> _Directions for this task_
Restate word for word the lines of the material below, from the line with "(365, 301) = (464, 432): pink" to the line with "(394, 110) = (576, 166): orange", both lines included, and no others.

> _Input data_
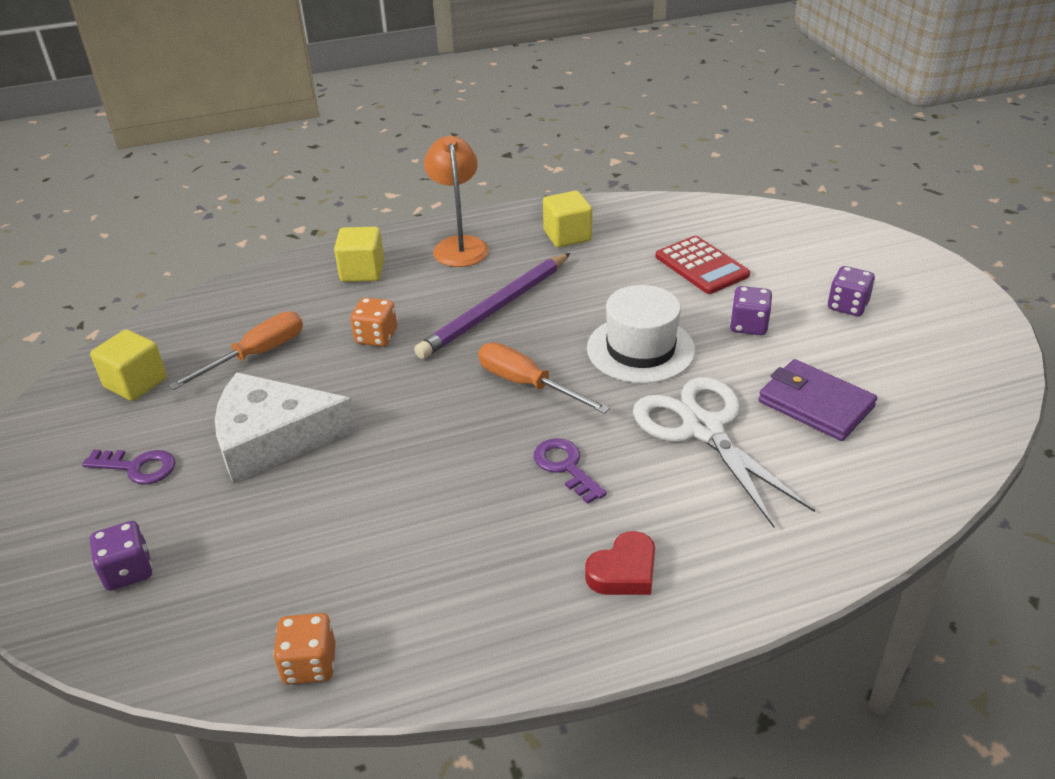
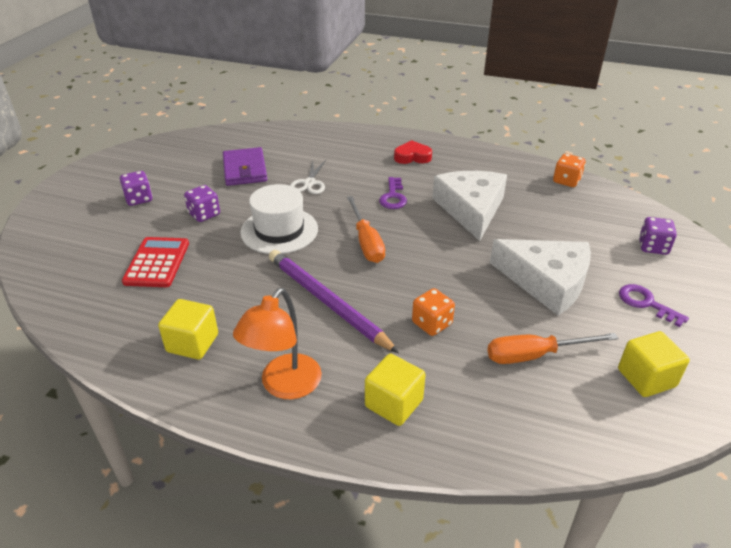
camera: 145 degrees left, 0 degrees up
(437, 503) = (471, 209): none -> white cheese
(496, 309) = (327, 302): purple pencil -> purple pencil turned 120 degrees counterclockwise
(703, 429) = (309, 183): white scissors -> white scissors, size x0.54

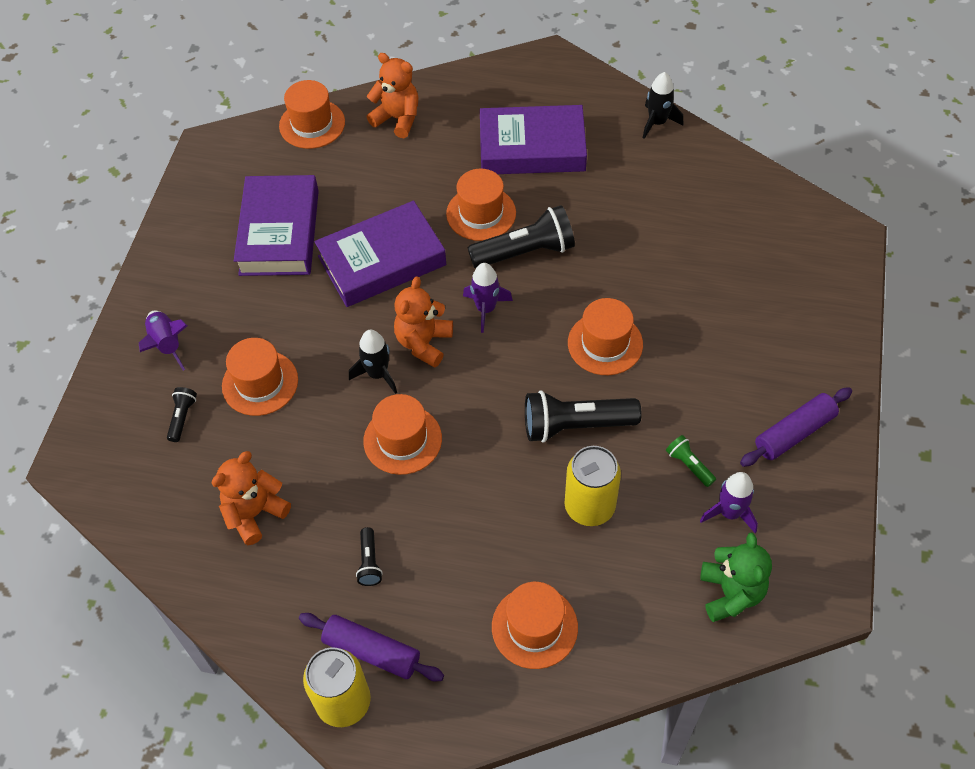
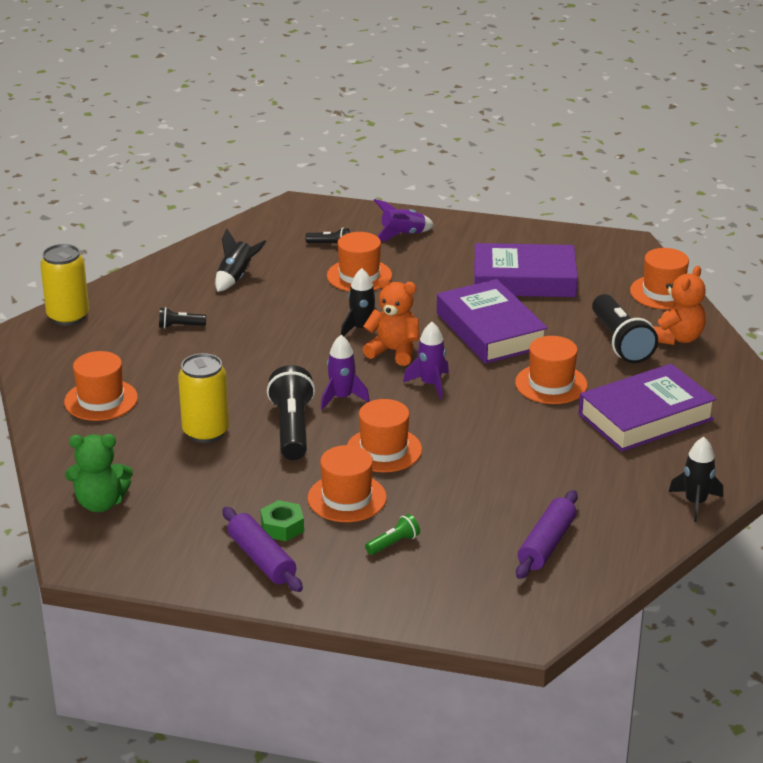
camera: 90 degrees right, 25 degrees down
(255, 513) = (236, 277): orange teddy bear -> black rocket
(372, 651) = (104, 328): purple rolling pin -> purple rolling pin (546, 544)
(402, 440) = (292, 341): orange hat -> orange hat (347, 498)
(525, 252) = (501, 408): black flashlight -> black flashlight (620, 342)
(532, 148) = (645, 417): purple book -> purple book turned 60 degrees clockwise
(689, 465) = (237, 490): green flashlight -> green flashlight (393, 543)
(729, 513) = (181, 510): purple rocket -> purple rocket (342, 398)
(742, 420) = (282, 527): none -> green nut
--
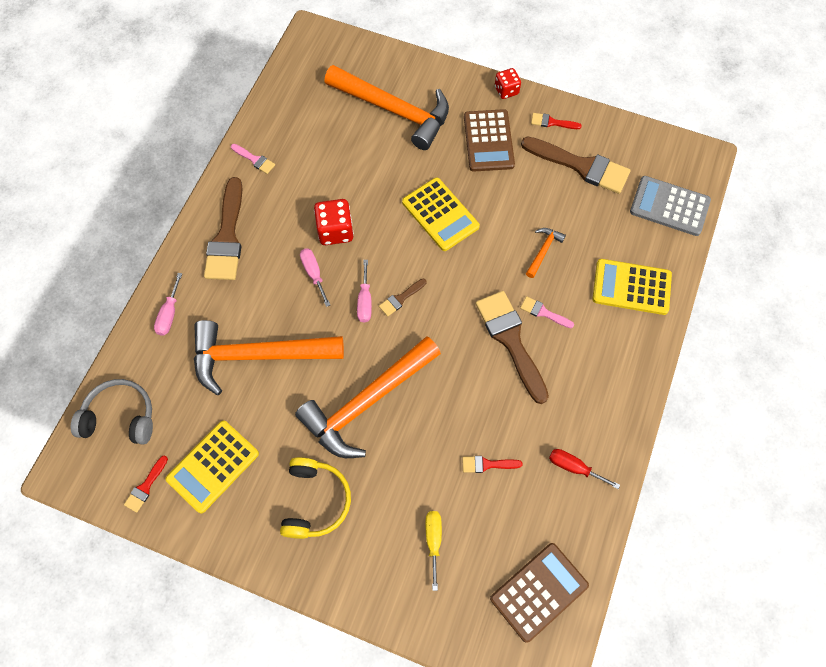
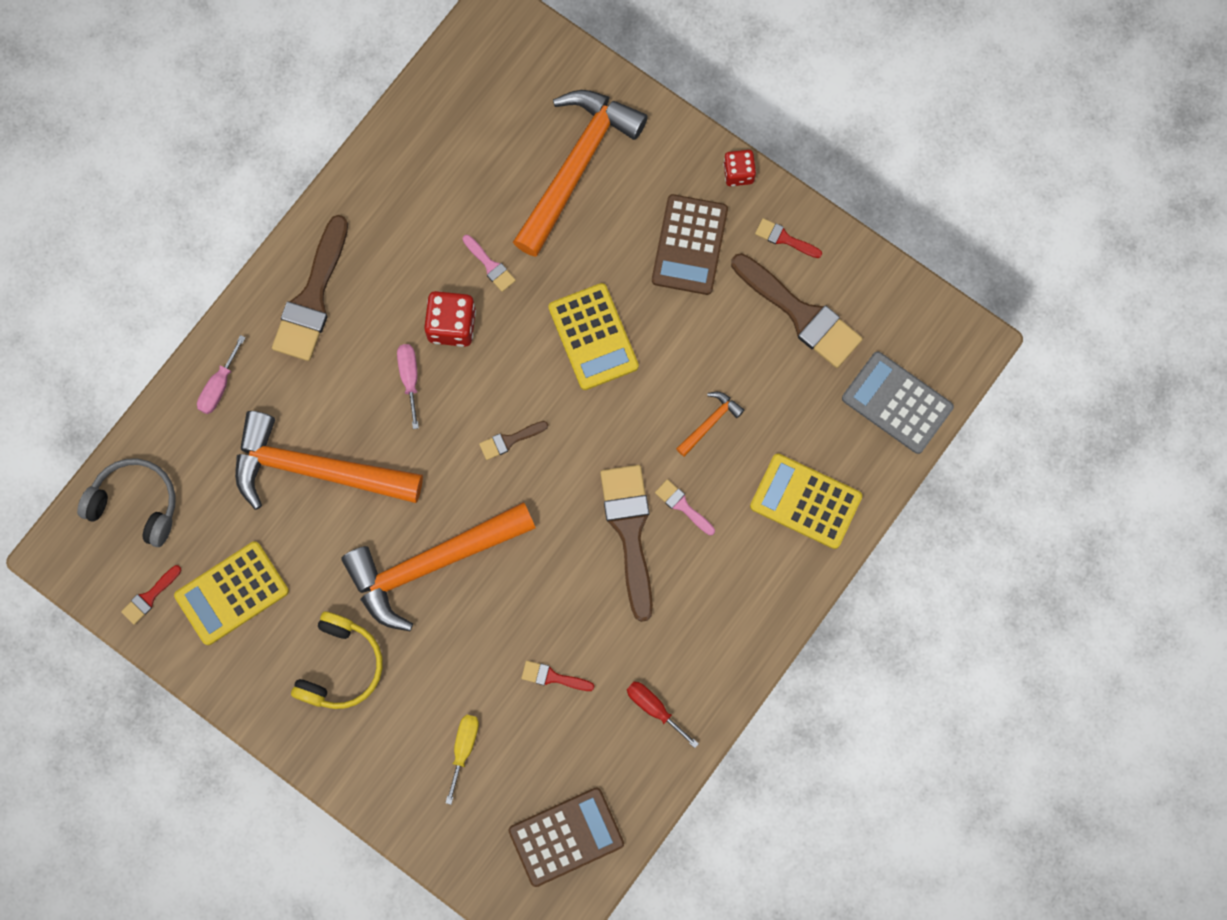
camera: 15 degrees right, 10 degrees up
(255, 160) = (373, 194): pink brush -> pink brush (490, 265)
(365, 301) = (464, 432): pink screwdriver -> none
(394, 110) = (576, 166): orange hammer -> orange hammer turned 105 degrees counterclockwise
--
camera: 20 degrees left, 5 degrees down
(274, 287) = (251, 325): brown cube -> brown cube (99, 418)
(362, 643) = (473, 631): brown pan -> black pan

> _Written reply_
(365, 301) = (464, 432): pink screwdriver -> none
(394, 110) = (576, 166): orange hammer -> orange hammer turned 105 degrees counterclockwise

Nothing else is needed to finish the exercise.